-- Task goal --
Go through the entries below and print, exactly, the lines starting at the one with "The jet-black PC" and ending at the one with "The bright orange", keeping both ends and no others.
═══ Input records ═══
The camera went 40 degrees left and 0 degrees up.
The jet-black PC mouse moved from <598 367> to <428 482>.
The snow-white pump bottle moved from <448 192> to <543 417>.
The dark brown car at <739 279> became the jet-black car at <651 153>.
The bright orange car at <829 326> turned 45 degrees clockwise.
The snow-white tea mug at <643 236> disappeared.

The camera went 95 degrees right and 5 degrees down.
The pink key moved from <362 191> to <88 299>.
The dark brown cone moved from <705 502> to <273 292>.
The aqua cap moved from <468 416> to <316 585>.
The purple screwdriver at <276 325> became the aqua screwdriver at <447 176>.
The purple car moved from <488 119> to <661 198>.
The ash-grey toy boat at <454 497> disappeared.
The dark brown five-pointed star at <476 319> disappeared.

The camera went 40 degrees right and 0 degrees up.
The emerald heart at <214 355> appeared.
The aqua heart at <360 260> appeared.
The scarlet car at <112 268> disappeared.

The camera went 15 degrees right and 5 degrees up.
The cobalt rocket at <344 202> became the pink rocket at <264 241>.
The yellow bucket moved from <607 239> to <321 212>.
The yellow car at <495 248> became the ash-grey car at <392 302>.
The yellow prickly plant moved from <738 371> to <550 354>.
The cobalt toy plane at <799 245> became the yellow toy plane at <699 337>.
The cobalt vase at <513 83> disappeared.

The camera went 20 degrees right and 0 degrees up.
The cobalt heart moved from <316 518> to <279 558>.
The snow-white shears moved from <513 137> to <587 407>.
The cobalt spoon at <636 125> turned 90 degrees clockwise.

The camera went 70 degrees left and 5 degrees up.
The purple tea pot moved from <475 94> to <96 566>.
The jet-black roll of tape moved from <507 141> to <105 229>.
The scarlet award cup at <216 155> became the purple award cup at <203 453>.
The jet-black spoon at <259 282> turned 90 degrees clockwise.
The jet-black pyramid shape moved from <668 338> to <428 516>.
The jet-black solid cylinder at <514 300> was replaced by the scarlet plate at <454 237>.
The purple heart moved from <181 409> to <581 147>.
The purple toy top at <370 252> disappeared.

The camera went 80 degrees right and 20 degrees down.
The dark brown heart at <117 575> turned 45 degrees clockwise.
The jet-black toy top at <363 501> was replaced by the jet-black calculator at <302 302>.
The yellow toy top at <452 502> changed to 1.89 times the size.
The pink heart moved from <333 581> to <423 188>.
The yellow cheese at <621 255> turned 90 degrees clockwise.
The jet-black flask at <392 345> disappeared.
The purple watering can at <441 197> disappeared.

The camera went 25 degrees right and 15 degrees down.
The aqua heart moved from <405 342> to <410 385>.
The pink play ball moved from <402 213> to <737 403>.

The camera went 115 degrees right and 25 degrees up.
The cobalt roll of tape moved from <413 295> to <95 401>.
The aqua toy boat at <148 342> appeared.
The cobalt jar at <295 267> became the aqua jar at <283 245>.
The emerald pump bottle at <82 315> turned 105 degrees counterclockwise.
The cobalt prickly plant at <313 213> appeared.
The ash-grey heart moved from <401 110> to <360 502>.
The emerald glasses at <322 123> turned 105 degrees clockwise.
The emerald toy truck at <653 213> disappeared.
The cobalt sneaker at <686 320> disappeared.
═══
-- Solution to the exercise --
The jet-black PC mouse moved from <598 367> to <428 482>.
The snow-white pump bottle moved from <448 192> to <543 417>.
The dark brown car at <739 279> became the jet-black car at <651 153>.
The bright orange car at <829 326> turned 45 degrees clockwise.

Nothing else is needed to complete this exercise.